◆ Information supplied:
━━━━━━━━

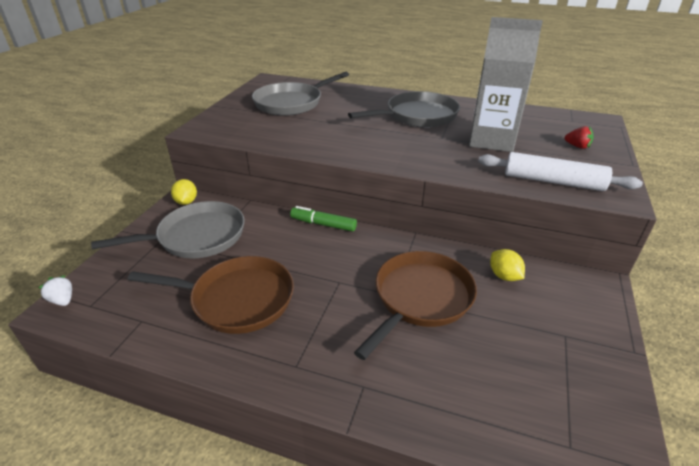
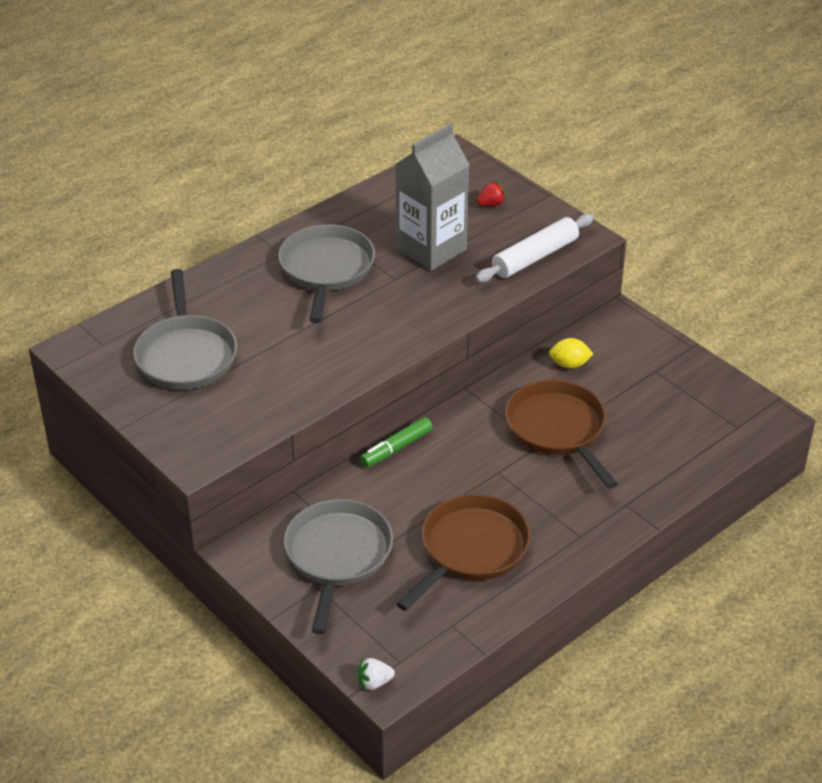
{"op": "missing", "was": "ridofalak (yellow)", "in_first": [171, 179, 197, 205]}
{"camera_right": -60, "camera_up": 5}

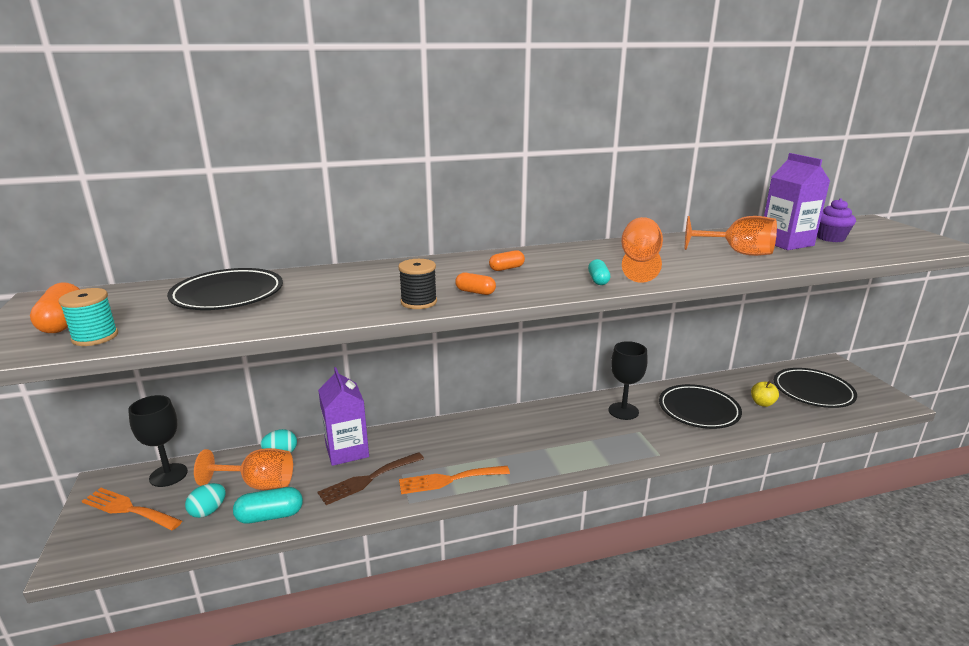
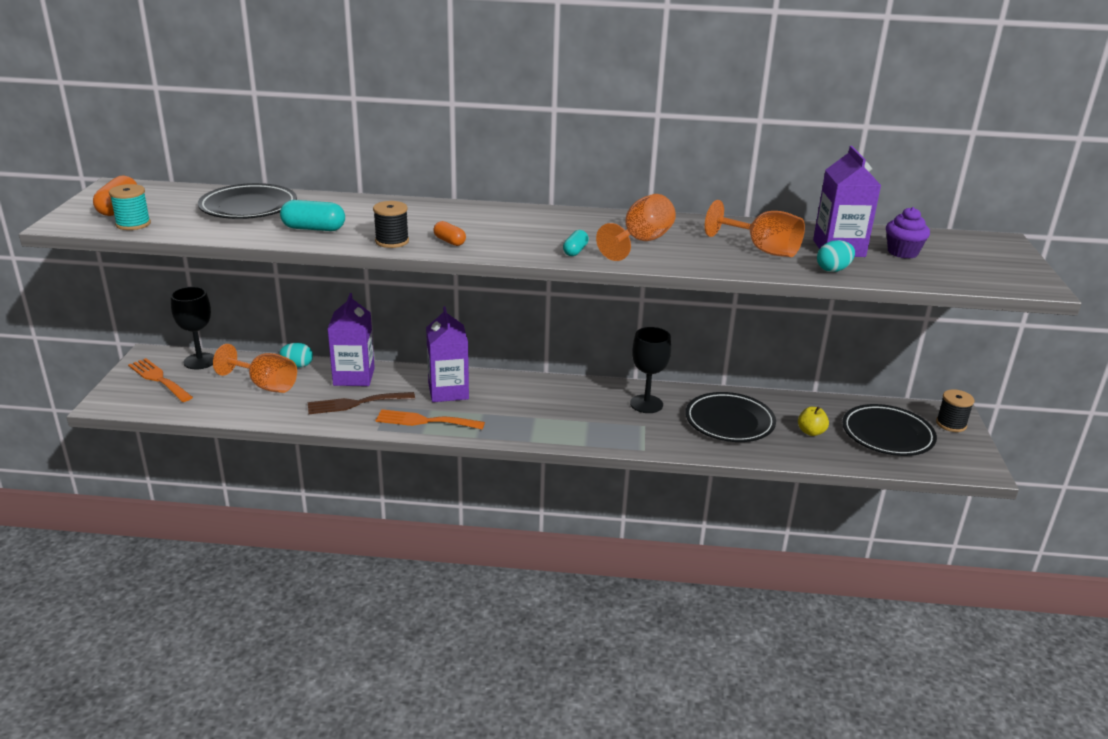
{"op": "missing", "was": "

━━━━━━━━

◆ Problem requirements:
Repeat the data above exactly, leaving out any pictures it holds.

◆ Task response:
{"op": "missing", "was": "ridofalak (yellow)", "in_first": [171, 179, 197, 205]}
{"camera_right": -60, "camera_up": 5}

{"op": "missing", "was": "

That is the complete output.